Please locate each line in the records below that contains the word "camera" and copy those lines out in full.
***** SUPPLIED RECORDS *****
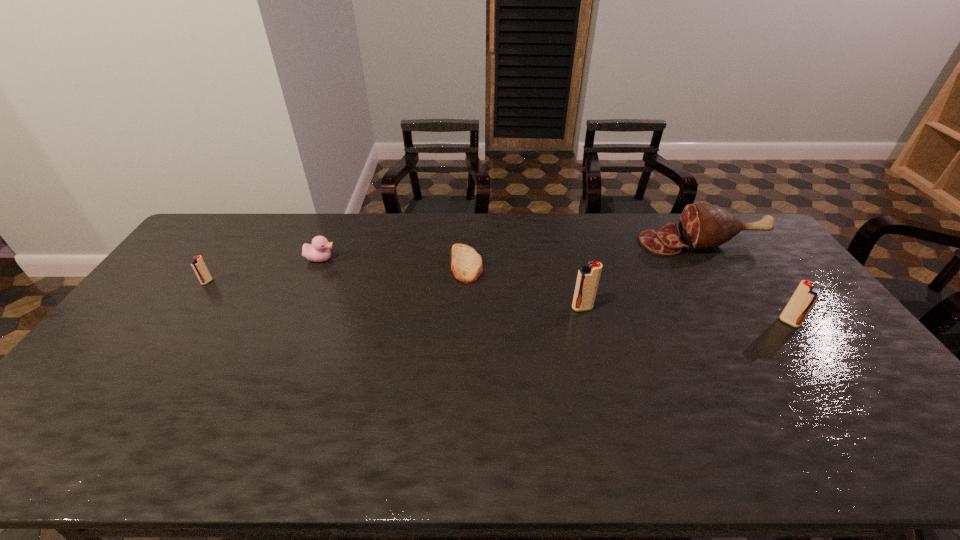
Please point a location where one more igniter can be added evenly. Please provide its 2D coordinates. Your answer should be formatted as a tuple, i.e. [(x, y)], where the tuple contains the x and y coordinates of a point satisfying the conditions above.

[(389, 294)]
*****
***** SUPPLIED RECORDS *****
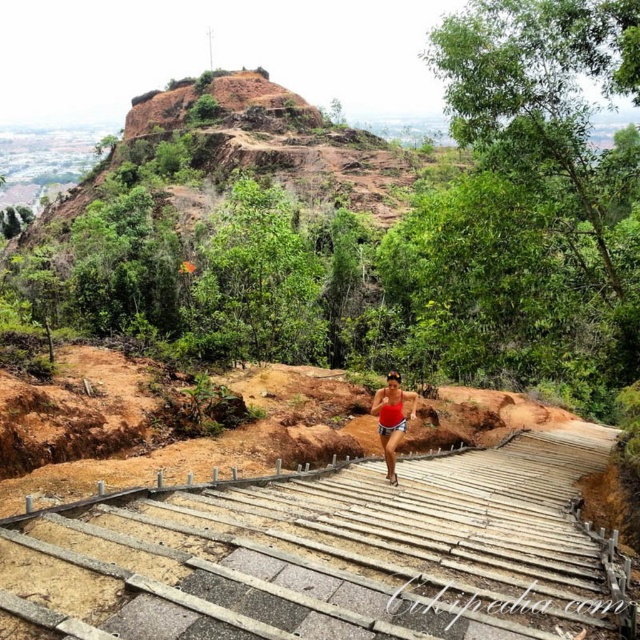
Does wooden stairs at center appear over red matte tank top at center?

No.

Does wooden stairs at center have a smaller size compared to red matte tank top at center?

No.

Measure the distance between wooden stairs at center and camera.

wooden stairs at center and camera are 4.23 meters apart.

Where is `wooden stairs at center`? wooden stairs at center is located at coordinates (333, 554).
*****
ANSWER BELOW =>
Measure the distance between wooden stairs at center and camera.
wooden stairs at center and camera are 4.23 meters apart.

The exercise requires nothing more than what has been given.